» Your task
In the entries below, find the line with "camera: 30 degrees left, 15 degrees up" and the line with "(461, 137) = (526, 275): brown"; copy them and every line between them exactly, but not the pictures.
=====
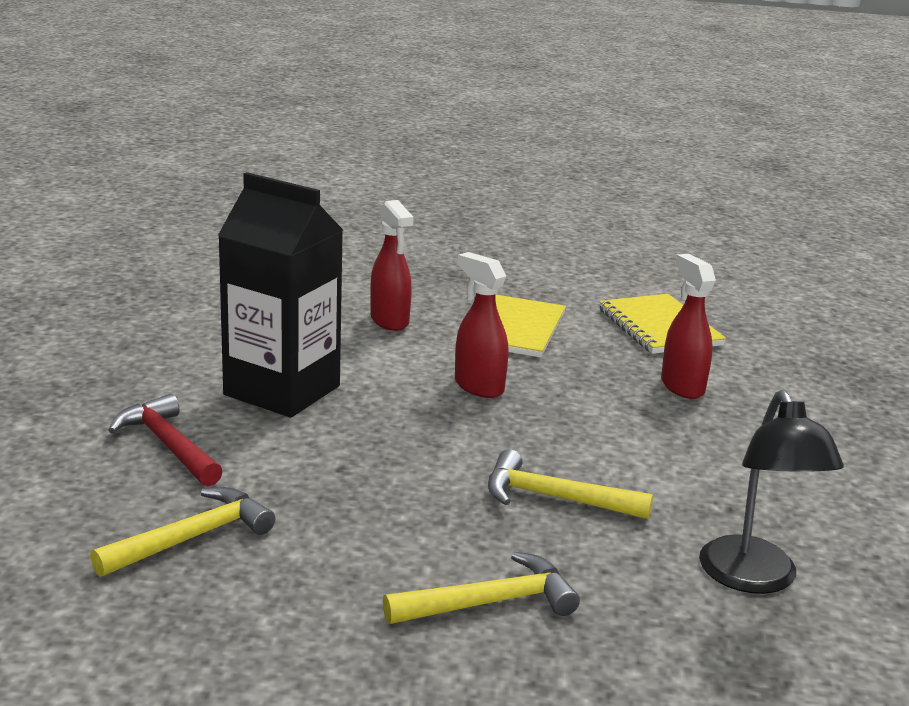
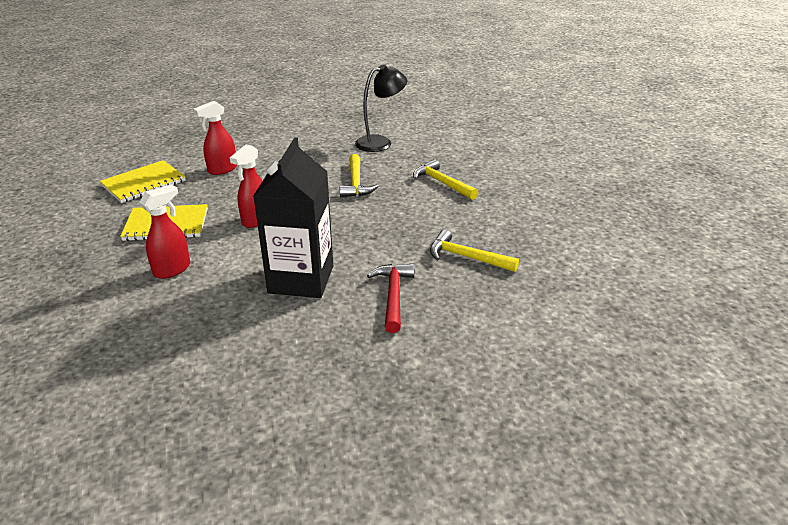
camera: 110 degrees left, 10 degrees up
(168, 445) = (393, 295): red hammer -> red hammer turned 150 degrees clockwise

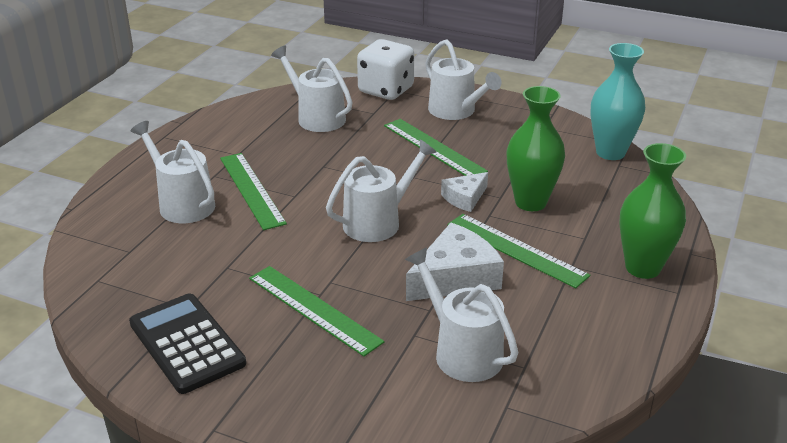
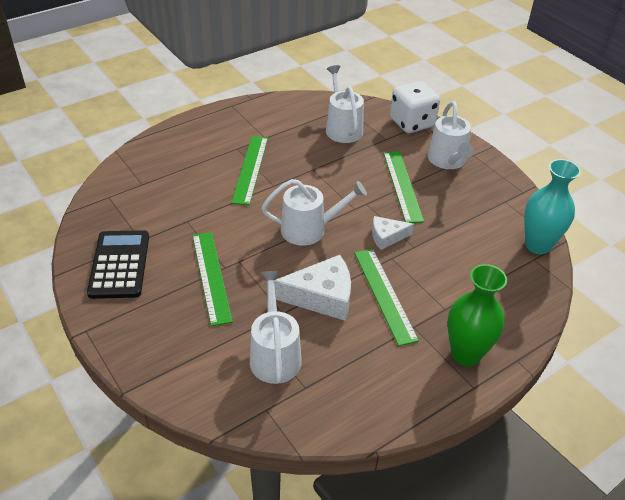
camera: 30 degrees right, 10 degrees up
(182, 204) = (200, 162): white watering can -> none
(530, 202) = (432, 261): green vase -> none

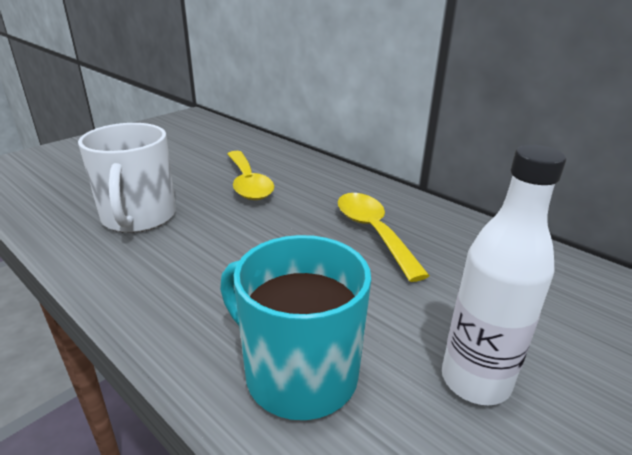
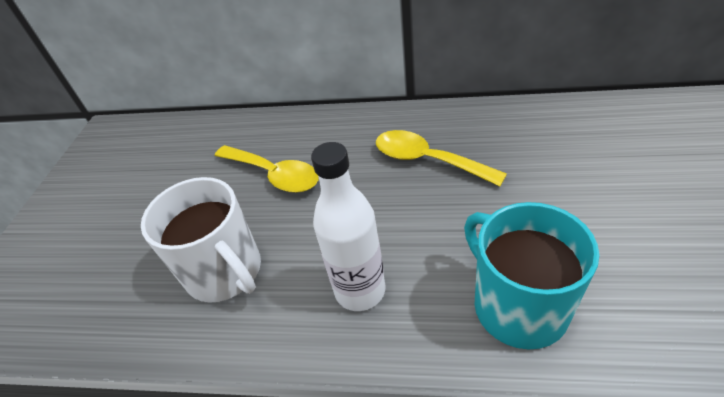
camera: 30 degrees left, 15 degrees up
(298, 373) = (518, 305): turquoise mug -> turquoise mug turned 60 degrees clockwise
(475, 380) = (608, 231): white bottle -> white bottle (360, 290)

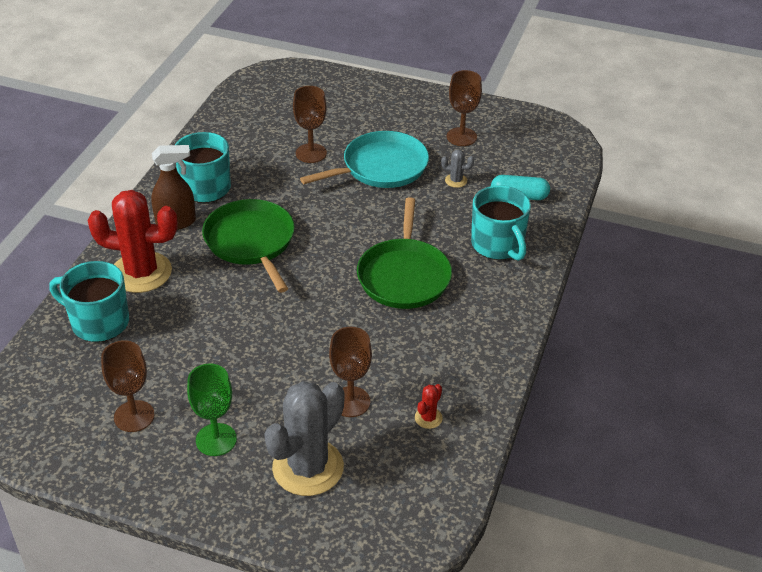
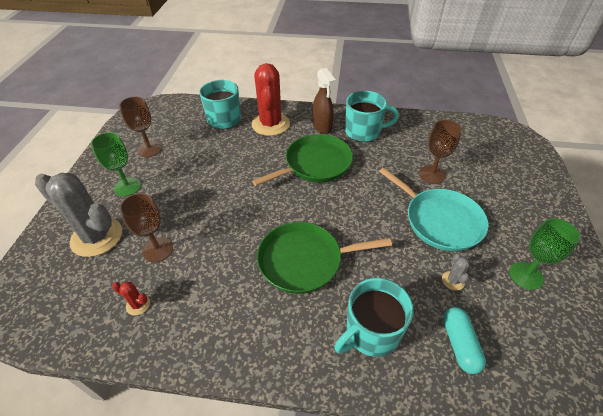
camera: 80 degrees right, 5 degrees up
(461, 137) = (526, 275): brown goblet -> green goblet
=====
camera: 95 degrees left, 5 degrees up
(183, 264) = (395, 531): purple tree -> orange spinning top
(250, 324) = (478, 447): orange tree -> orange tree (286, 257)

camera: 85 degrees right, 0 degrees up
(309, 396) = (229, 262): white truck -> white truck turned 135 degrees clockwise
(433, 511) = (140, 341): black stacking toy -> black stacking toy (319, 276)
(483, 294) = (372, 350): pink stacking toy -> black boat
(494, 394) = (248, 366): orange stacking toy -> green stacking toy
=====
» Reply
camera: 30 degrees left, 15 degrees up
(298, 373) = (518, 305): turquoise mug -> turquoise mug turned 60 degrees clockwise
(475, 380) = (608, 231): white bottle -> white bottle (360, 290)

camera: 80 degrees right, 5 degrees up
(461, 137) = (526, 275): brown goblet -> green goblet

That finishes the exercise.